╔══

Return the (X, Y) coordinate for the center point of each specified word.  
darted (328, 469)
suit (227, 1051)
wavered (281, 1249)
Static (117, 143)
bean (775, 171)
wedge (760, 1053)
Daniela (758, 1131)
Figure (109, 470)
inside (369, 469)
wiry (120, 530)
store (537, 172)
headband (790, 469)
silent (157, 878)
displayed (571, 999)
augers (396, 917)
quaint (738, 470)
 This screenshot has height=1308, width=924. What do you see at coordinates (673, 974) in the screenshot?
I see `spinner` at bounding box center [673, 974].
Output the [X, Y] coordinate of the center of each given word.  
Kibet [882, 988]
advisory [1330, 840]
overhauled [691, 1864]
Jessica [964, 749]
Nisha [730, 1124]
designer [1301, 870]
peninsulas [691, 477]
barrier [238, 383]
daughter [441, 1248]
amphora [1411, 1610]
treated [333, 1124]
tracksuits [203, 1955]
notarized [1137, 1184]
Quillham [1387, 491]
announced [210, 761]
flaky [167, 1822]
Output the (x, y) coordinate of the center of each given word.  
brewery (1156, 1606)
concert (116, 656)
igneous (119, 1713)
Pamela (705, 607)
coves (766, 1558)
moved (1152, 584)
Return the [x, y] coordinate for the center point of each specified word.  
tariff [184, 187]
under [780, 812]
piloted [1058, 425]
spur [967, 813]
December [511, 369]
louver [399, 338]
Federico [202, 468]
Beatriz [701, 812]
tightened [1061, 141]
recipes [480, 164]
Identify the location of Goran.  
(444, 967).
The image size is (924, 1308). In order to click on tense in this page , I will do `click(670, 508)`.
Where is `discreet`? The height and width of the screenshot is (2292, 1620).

╚══

> [Set task]: Copy all of the entries above again, word for word, keeping every line in its original order.

> [Worked answer]:
Return the (X, Y) coordinate for the center point of each specified word.  
darted (328, 469)
suit (227, 1051)
wavered (281, 1249)
Static (117, 143)
bean (775, 171)
wedge (760, 1053)
Daniela (758, 1131)
Figure (109, 470)
inside (369, 469)
wiry (120, 530)
store (537, 172)
headband (790, 469)
silent (157, 878)
displayed (571, 999)
augers (396, 917)
quaint (738, 470)
 This screenshot has height=1308, width=924. What do you see at coordinates (673, 974) in the screenshot?
I see `spinner` at bounding box center [673, 974].
Output the [X, Y] coordinate of the center of each given word.  
Kibet [882, 988]
advisory [1330, 840]
overhauled [691, 1864]
Jessica [964, 749]
Nisha [730, 1124]
designer [1301, 870]
peninsulas [691, 477]
barrier [238, 383]
daughter [441, 1248]
amphora [1411, 1610]
treated [333, 1124]
tracksuits [203, 1955]
notarized [1137, 1184]
Quillham [1387, 491]
announced [210, 761]
flaky [167, 1822]
Output the (x, y) coordinate of the center of each given word.  
brewery (1156, 1606)
concert (116, 656)
igneous (119, 1713)
Pamela (705, 607)
coves (766, 1558)
moved (1152, 584)
Return the [x, y] coordinate for the center point of each specified word.  
tariff [184, 187]
under [780, 812]
piloted [1058, 425]
spur [967, 813]
December [511, 369]
louver [399, 338]
Federico [202, 468]
Beatriz [701, 812]
tightened [1061, 141]
recipes [480, 164]
Identify the location of Goran.  
(444, 967).
The image size is (924, 1308). In order to click on tense in this page , I will do `click(670, 508)`.
Where is `discreet`? The height and width of the screenshot is (2292, 1620).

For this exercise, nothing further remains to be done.